### ABOUT THIS TASK
After locating the line that contains "R12: 18k (BUF, GND) -> 18k (BUF, VS)" in the data below, set down exactly that line and each one after it through the line that contains "C3: 47nF (DGND, VEE) -> 47nF (DGND, VA)", and nothing more.

*** Opening of RECORDS TO USE ***

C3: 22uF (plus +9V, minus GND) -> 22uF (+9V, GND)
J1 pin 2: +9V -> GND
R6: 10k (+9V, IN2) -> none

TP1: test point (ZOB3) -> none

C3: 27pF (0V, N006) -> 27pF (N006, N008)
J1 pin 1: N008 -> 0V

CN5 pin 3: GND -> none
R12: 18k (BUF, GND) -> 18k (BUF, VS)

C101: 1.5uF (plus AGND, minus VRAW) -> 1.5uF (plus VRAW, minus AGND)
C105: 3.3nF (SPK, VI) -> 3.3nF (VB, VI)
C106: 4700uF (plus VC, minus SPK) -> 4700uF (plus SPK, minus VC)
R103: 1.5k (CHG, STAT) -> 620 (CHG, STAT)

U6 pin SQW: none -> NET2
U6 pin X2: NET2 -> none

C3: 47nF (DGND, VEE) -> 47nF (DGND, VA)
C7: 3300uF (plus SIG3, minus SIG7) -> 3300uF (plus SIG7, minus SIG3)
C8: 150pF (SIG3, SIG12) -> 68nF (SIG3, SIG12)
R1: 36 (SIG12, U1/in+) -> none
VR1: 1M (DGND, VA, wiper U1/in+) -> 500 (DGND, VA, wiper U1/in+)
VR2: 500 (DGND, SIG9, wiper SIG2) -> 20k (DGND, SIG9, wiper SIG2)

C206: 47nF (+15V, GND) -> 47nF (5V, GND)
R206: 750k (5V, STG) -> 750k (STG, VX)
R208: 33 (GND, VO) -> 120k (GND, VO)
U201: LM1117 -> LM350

*** Close of RECORDS TO USE ***

### TASK OUTPUT
R12: 18k (BUF, GND) -> 18k (BUF, VS)

C101: 1.5uF (plus AGND, minus VRAW) -> 1.5uF (plus VRAW, minus AGND)
C105: 3.3nF (SPK, VI) -> 3.3nF (VB, VI)
C106: 4700uF (plus VC, minus SPK) -> 4700uF (plus SPK, minus VC)
R103: 1.5k (CHG, STAT) -> 620 (CHG, STAT)

U6 pin SQW: none -> NET2
U6 pin X2: NET2 -> none

C3: 47nF (DGND, VEE) -> 47nF (DGND, VA)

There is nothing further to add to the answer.